PROBLEM DESCRIPTION →
In the entries below, find the line with "pos1: [761, 231, 818, 292]" and the line with "before: canette (noir)". Return those two lines and all lines between them, exactly.

RECORD SET →
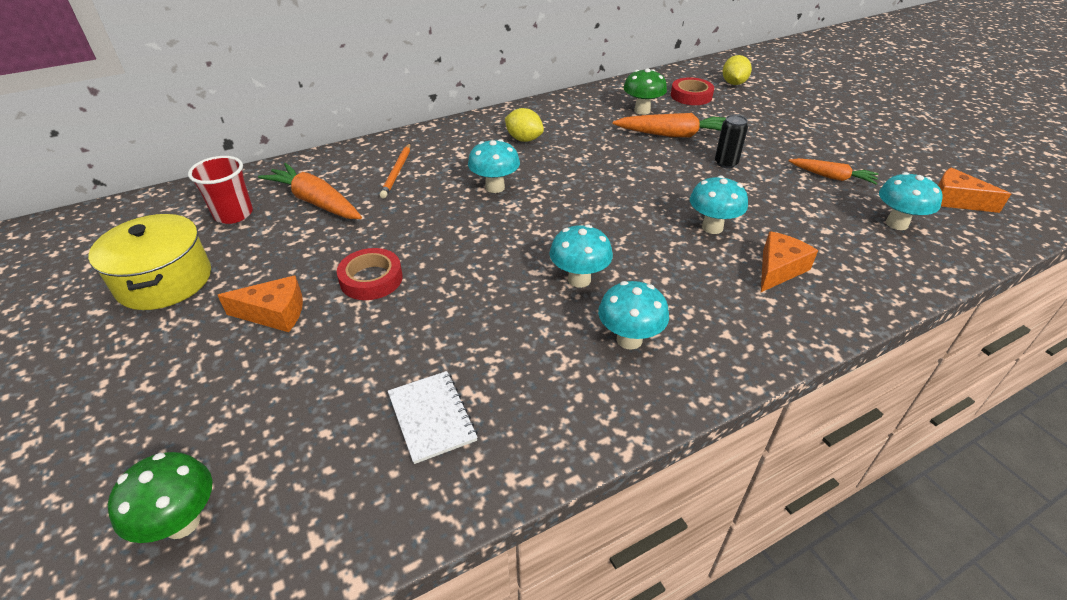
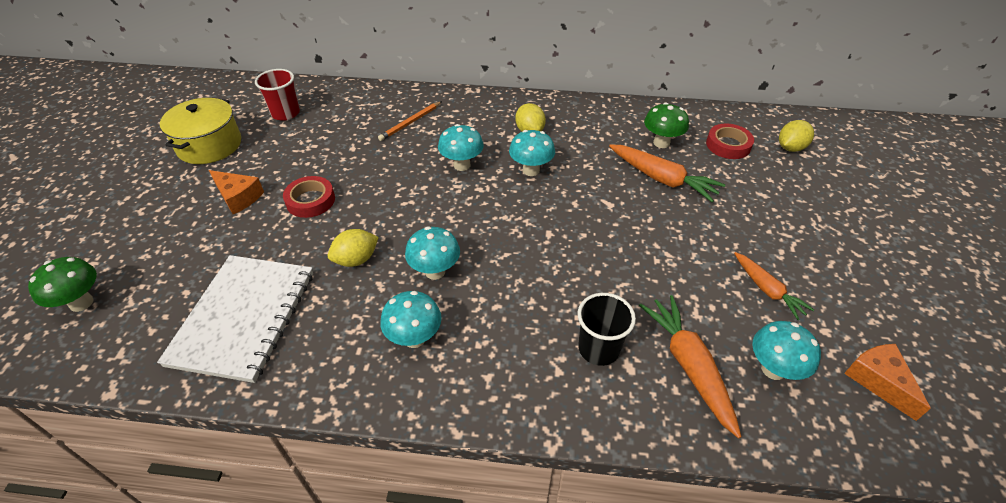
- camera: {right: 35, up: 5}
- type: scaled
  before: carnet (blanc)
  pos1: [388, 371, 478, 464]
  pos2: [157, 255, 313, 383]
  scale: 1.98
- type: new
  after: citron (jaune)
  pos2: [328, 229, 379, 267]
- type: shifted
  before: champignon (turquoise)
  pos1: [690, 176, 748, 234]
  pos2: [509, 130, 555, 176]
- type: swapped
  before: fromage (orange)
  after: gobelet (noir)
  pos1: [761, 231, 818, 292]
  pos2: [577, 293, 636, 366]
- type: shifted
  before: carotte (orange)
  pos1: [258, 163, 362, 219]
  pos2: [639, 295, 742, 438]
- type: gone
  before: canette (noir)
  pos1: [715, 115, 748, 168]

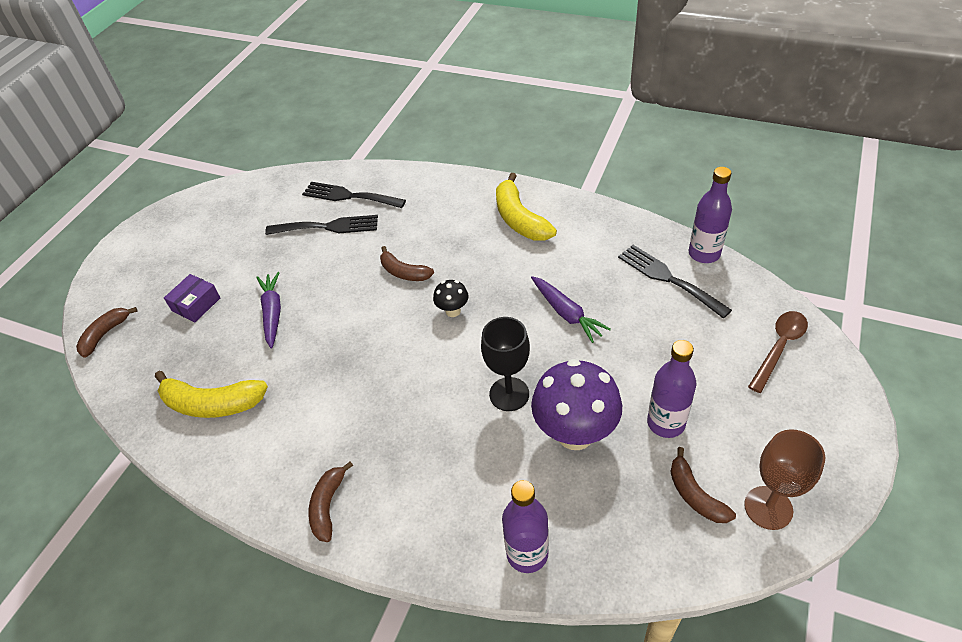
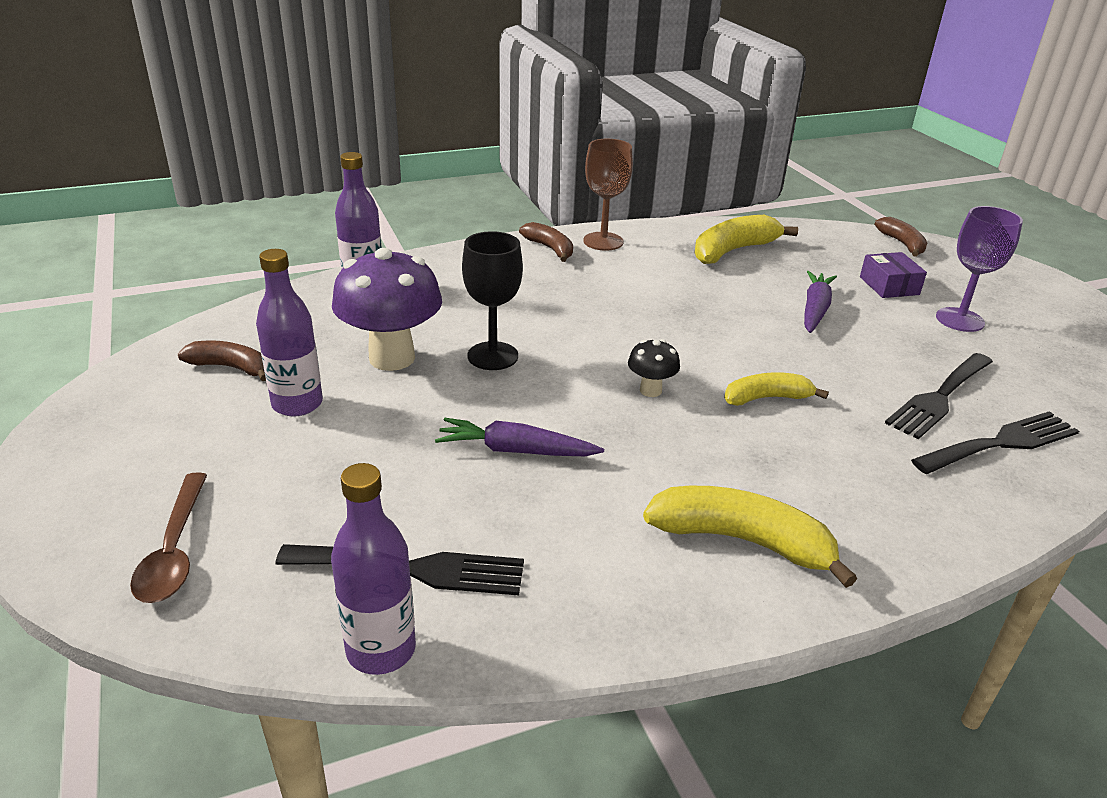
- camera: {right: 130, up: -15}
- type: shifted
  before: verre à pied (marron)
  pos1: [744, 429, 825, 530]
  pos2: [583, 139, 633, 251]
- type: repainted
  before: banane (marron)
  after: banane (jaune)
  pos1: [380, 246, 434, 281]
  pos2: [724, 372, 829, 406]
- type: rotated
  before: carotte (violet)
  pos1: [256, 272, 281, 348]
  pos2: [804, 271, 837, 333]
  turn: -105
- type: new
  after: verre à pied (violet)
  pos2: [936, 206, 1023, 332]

* * *

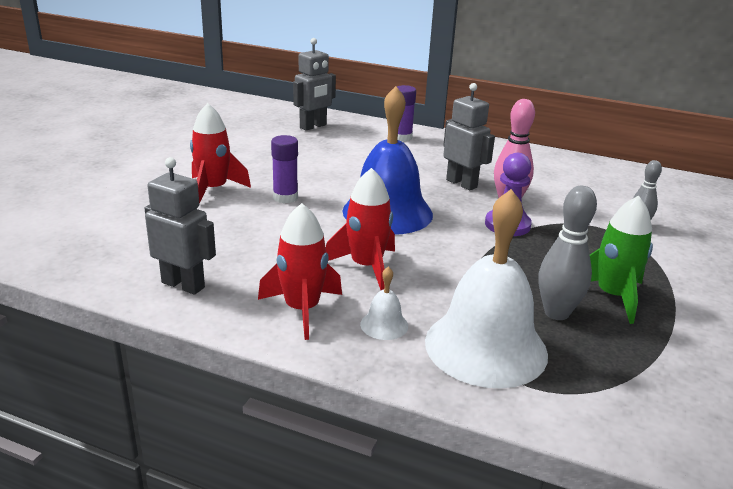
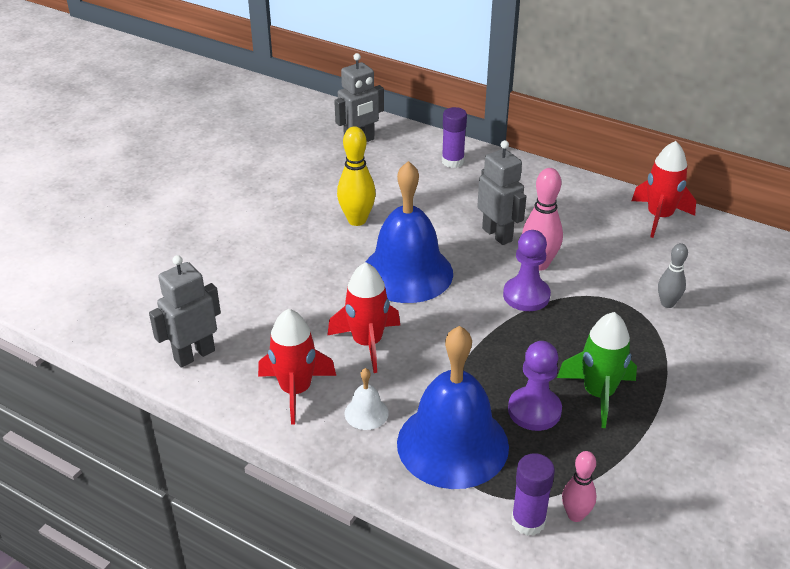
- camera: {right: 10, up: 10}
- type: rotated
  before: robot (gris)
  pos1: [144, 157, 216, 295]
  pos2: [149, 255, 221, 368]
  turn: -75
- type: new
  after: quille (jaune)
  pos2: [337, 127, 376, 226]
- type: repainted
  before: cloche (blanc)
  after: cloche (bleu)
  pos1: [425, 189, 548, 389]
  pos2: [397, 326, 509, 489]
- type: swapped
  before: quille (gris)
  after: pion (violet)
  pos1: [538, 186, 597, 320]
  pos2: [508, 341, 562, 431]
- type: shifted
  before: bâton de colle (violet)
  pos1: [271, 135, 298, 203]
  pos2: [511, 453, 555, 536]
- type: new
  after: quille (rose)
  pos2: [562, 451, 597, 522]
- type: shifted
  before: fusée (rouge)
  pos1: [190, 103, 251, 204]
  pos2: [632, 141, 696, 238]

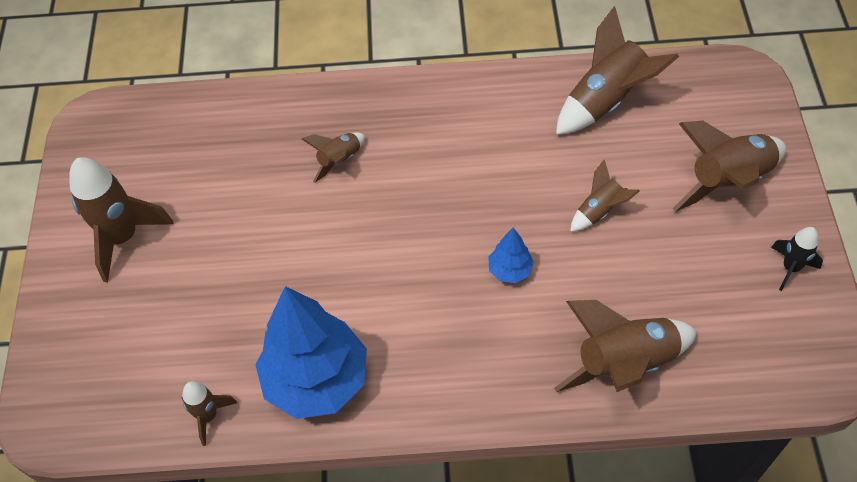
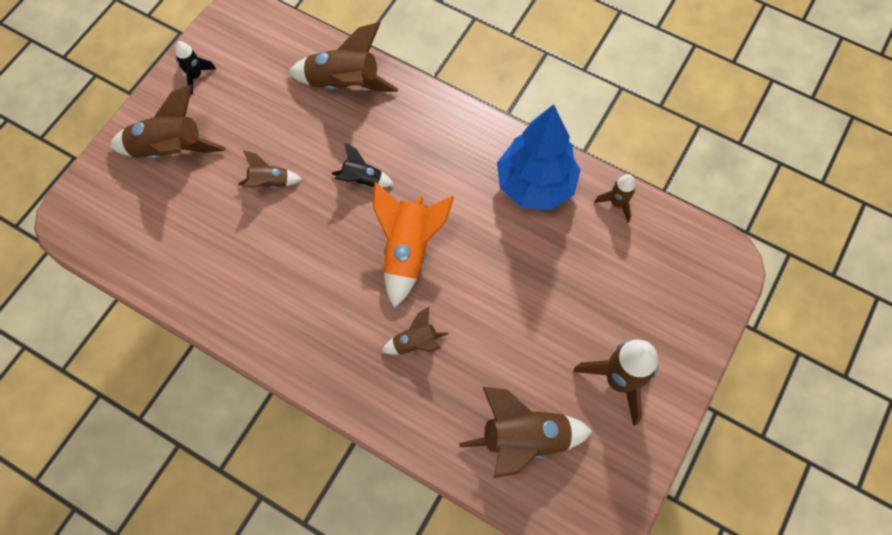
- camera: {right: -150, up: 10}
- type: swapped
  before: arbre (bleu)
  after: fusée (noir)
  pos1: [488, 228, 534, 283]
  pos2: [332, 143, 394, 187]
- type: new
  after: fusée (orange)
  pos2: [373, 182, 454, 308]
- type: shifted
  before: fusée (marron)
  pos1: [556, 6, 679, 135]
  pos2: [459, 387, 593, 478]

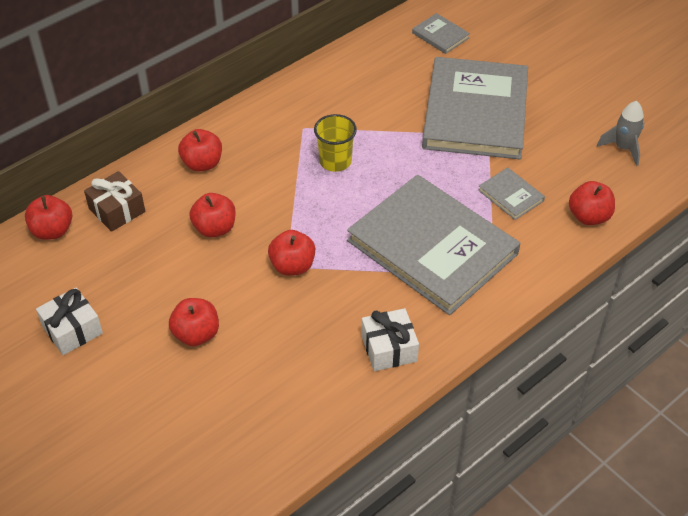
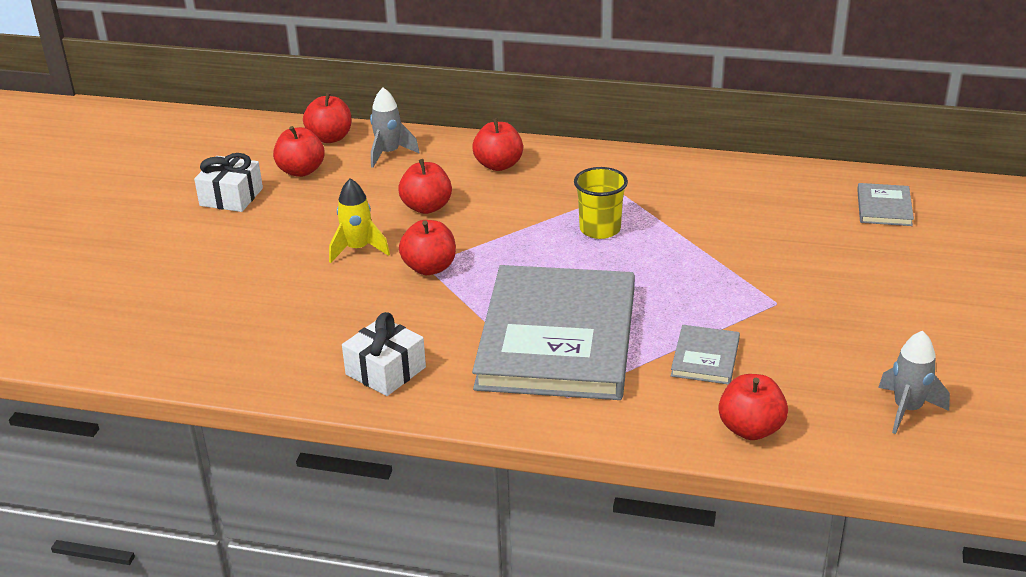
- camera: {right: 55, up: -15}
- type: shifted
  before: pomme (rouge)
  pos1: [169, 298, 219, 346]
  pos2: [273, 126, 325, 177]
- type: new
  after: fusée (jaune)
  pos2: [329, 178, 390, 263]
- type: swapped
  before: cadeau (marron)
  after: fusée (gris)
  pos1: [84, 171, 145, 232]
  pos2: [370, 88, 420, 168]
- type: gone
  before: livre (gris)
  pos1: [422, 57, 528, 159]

ANSWER SECTION →
  pos1: [761, 231, 818, 292]
  pos2: [577, 293, 636, 366]
- type: shifted
  before: carotte (orange)
  pos1: [258, 163, 362, 219]
  pos2: [639, 295, 742, 438]
- type: gone
  before: canette (noir)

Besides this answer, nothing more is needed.